§ Exercise goal: Extract each line of the material below that contains the string "pyautogui". Case must match.
** Data supplied follows **
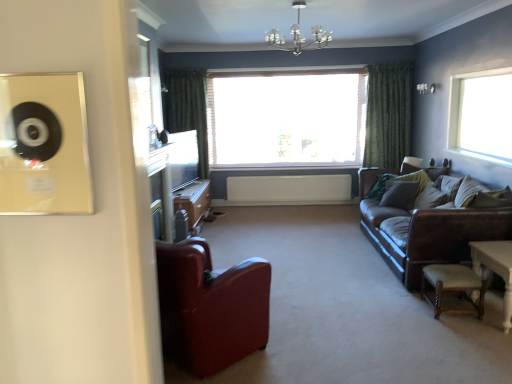
You are a GUI agent. You are given a task and a screenshot of the screen. Output one action in this format:
    pyautogui.click(x=<x>, y=<y>)
    Task: Click on the green velvet curtain at left, acting as the second curtain starting from the right
    
    Given the screenshot: What is the action you would take?
    pyautogui.click(x=187, y=108)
** End of Data supplied **
§ Task answer:
    pyautogui.click(x=<x>, y=<y>)
    pyautogui.click(x=187, y=108)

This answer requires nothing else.